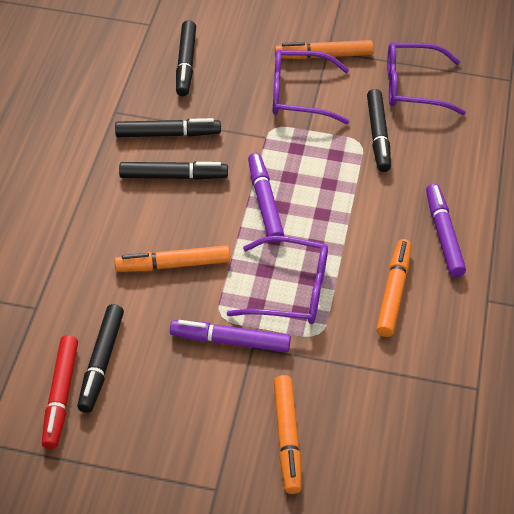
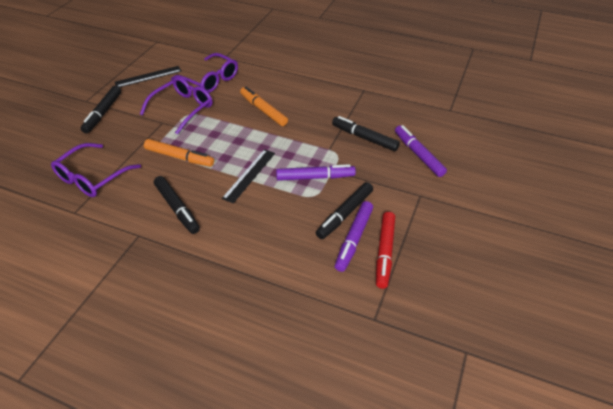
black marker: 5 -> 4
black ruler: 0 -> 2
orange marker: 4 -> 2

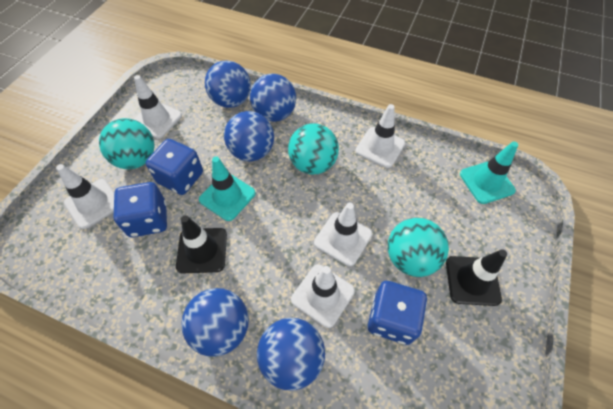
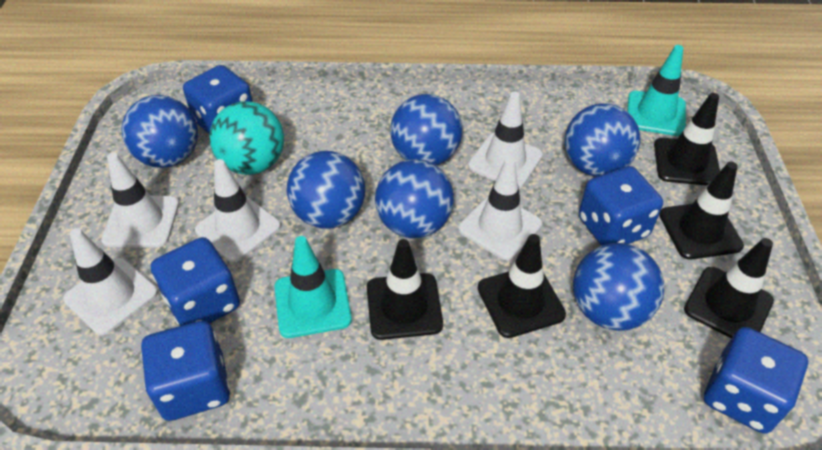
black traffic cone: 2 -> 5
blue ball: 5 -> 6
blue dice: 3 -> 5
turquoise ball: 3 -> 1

### Task item
When the word "black" shows up in a line of the entries, pull that line out.

### Completed task
black marker: 5 -> 4
black ruler: 0 -> 2
black traffic cone: 2 -> 5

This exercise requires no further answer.